:: THE INPUT ::

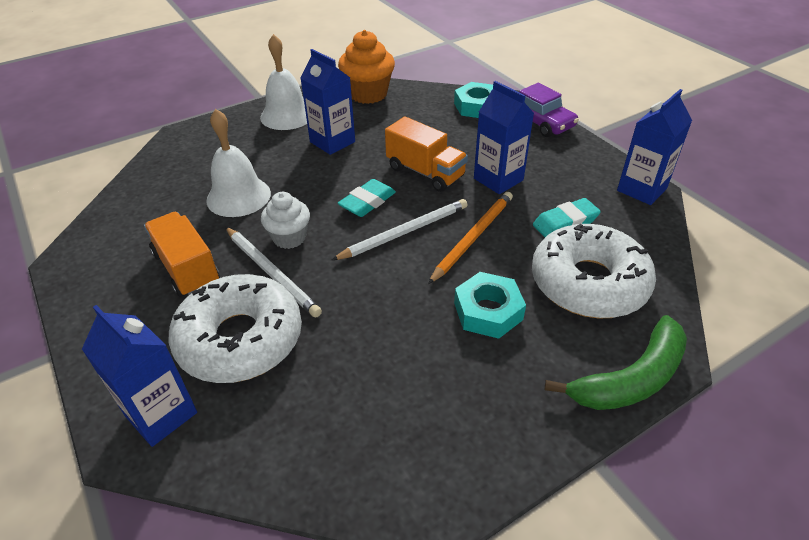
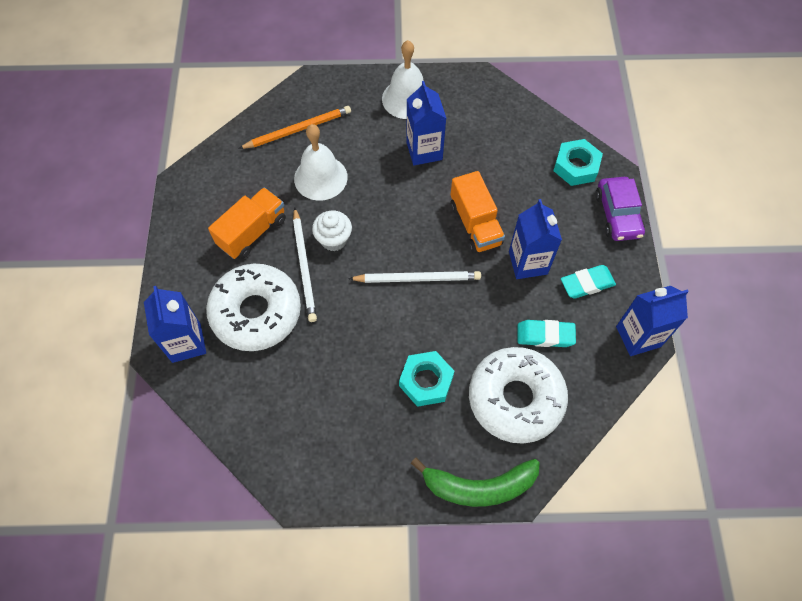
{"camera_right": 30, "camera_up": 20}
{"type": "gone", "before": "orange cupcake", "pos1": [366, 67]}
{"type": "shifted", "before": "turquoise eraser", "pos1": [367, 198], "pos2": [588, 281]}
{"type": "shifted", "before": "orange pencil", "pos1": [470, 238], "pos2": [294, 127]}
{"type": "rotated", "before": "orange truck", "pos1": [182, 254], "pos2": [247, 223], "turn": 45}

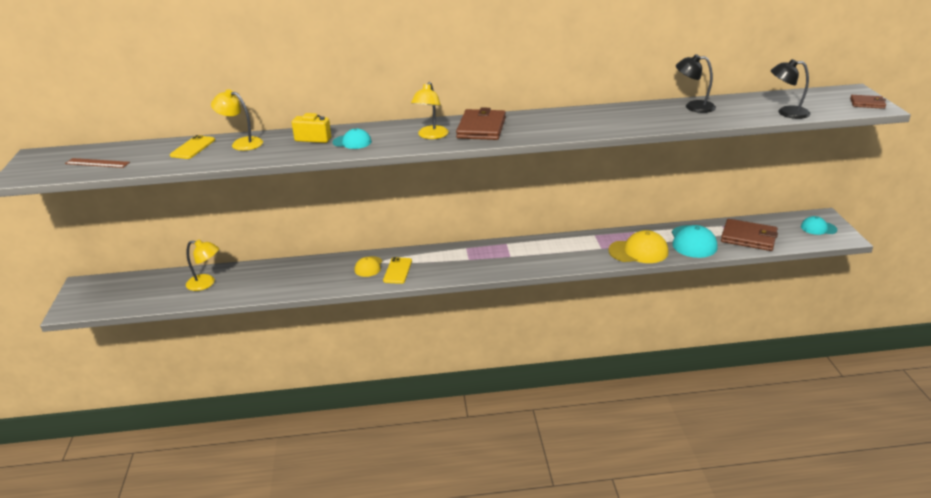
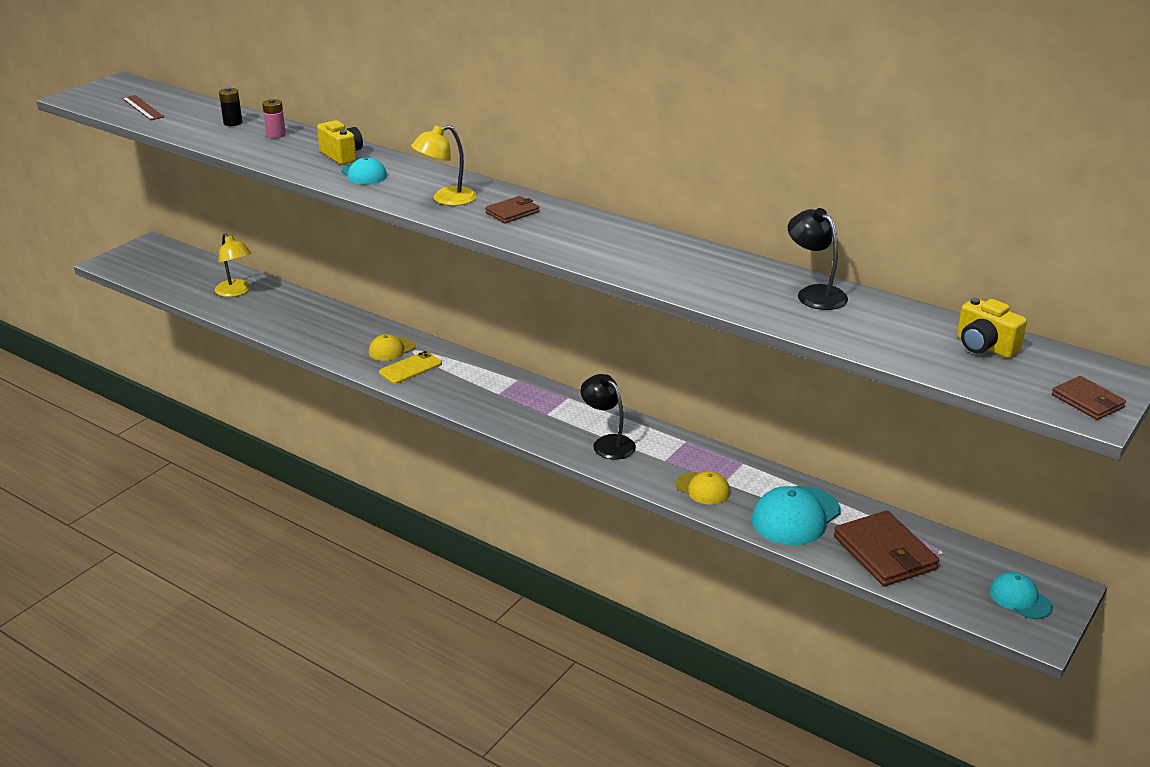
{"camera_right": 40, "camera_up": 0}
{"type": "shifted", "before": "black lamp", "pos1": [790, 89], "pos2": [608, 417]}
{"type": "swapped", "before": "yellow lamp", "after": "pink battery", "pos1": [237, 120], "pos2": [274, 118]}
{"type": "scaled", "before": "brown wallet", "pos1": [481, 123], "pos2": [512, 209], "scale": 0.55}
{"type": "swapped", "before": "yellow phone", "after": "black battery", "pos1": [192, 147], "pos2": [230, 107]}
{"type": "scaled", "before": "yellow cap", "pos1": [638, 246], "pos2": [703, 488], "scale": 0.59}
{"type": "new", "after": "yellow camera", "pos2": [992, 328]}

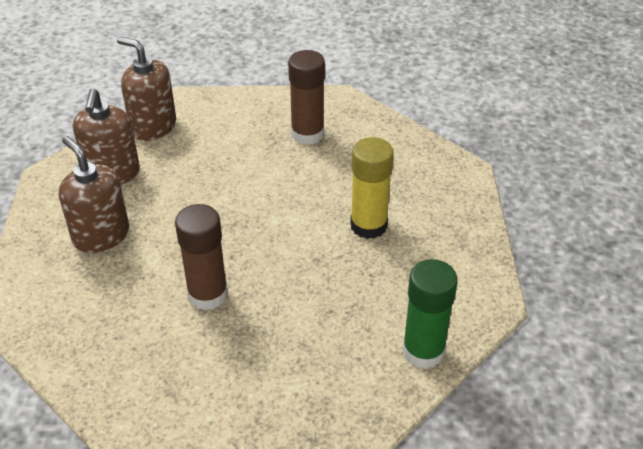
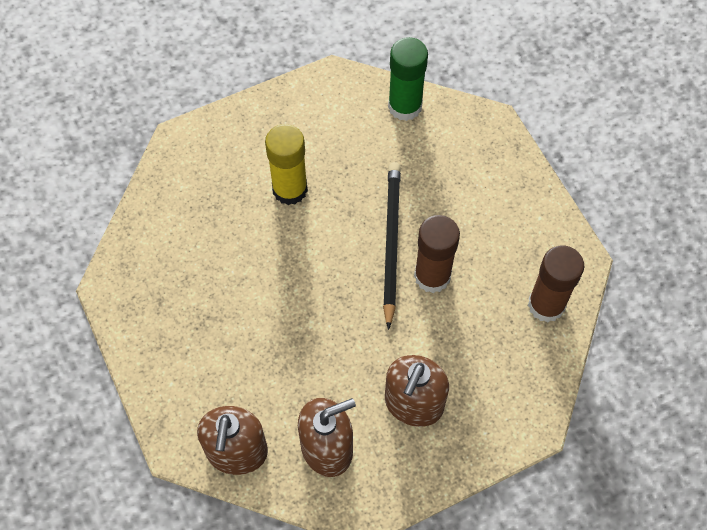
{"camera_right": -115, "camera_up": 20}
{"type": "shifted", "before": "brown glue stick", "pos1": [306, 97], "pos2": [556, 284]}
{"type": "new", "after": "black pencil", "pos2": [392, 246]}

:::

(YOUR GOAL): Every entry, word for word: repeat it, but skip the images.

(EXERCISE RESPONSE):
{"camera_right": 30, "camera_up": 20}
{"type": "gone", "before": "orange cupcake", "pos1": [366, 67]}
{"type": "shifted", "before": "turquoise eraser", "pos1": [367, 198], "pos2": [588, 281]}
{"type": "shifted", "before": "orange pencil", "pos1": [470, 238], "pos2": [294, 127]}
{"type": "rotated", "before": "orange truck", "pos1": [182, 254], "pos2": [247, 223], "turn": 45}

{"camera_right": 40, "camera_up": 0}
{"type": "shifted", "before": "black lamp", "pos1": [790, 89], "pos2": [608, 417]}
{"type": "swapped", "before": "yellow lamp", "after": "pink battery", "pos1": [237, 120], "pos2": [274, 118]}
{"type": "scaled", "before": "brown wallet", "pos1": [481, 123], "pos2": [512, 209], "scale": 0.55}
{"type": "swapped", "before": "yellow phone", "after": "black battery", "pos1": [192, 147], "pos2": [230, 107]}
{"type": "scaled", "before": "yellow cap", "pos1": [638, 246], "pos2": [703, 488], "scale": 0.59}
{"type": "new", "after": "yellow camera", "pos2": [992, 328]}

{"camera_right": -115, "camera_up": 20}
{"type": "shifted", "before": "brown glue stick", "pos1": [306, 97], "pos2": [556, 284]}
{"type": "new", "after": "black pencil", "pos2": [392, 246]}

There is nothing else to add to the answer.